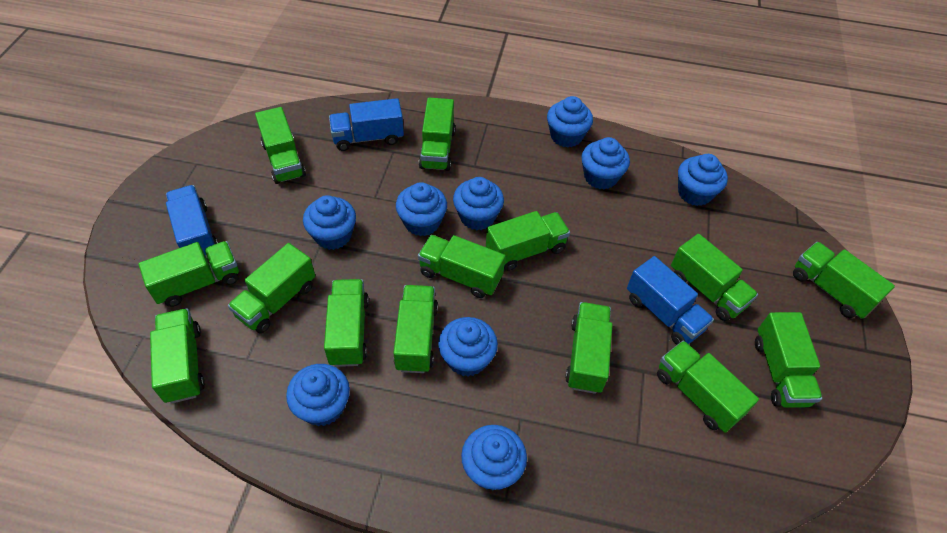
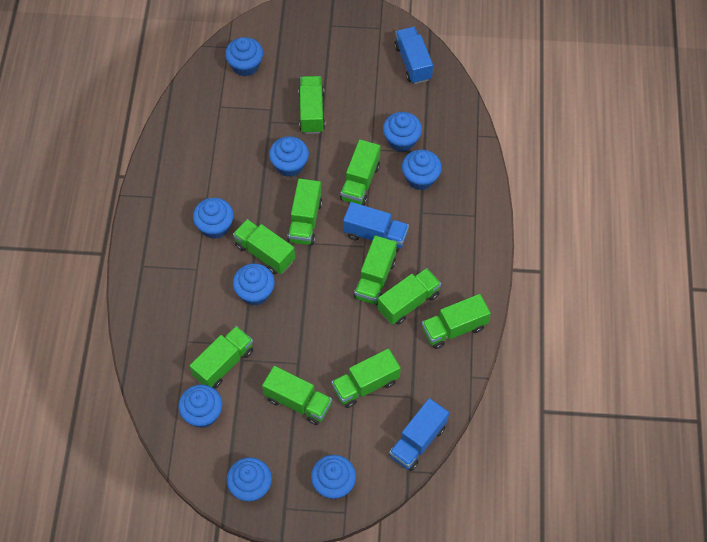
green truck: 14 -> 10

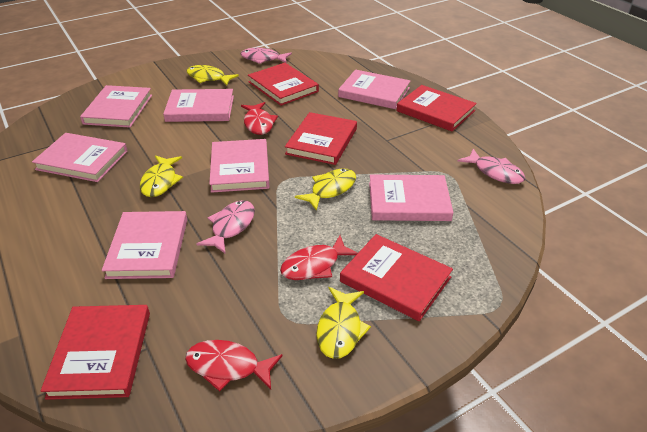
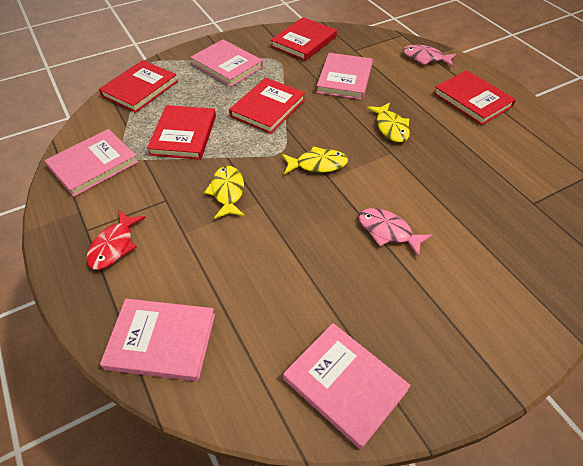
pink book: 7 -> 5
pink fish: 3 -> 2
red fish: 3 -> 1
yellow fish: 4 -> 3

****

▶ Description of the task: Please print all the data above word for word. Pictures should not appear in the copy.

▶ Exercise answer:
green truck: 14 -> 10

pink book: 7 -> 5
pink fish: 3 -> 2
red fish: 3 -> 1
yellow fish: 4 -> 3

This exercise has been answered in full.